• TASK INSTRUCTIONS:
Please return exactly the lines from the one containing "blue cross at (109, 423): moved" through the end of the records, including both.

[Records from a collection]
----
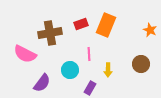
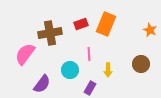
orange rectangle: moved 1 px up
pink semicircle: rotated 100 degrees clockwise
purple semicircle: moved 1 px down
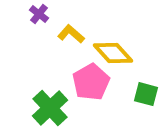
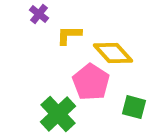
yellow L-shape: moved 2 px left, 1 px down; rotated 40 degrees counterclockwise
pink pentagon: rotated 9 degrees counterclockwise
green square: moved 12 px left, 13 px down
green cross: moved 8 px right, 6 px down
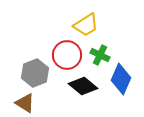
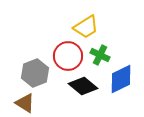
yellow trapezoid: moved 2 px down
red circle: moved 1 px right, 1 px down
blue diamond: rotated 40 degrees clockwise
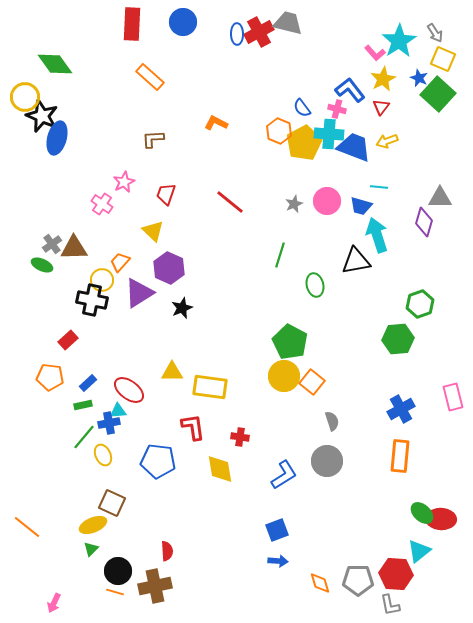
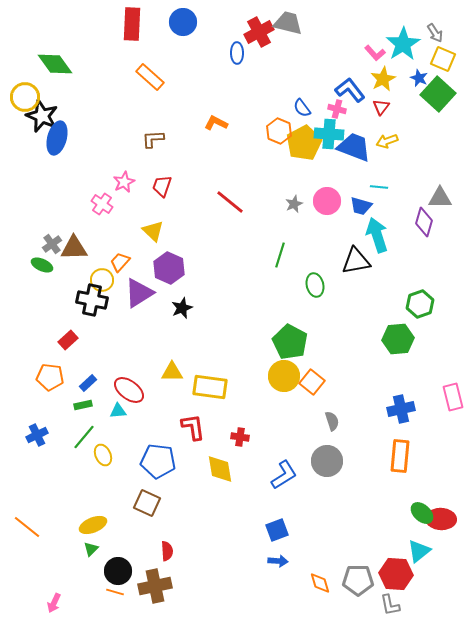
blue ellipse at (237, 34): moved 19 px down
cyan star at (399, 41): moved 4 px right, 3 px down
red trapezoid at (166, 194): moved 4 px left, 8 px up
blue cross at (401, 409): rotated 16 degrees clockwise
blue cross at (109, 423): moved 72 px left, 12 px down; rotated 15 degrees counterclockwise
brown square at (112, 503): moved 35 px right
----
• RESPONSE:
blue cross at (109, 423): moved 72 px left, 12 px down; rotated 15 degrees counterclockwise
brown square at (112, 503): moved 35 px right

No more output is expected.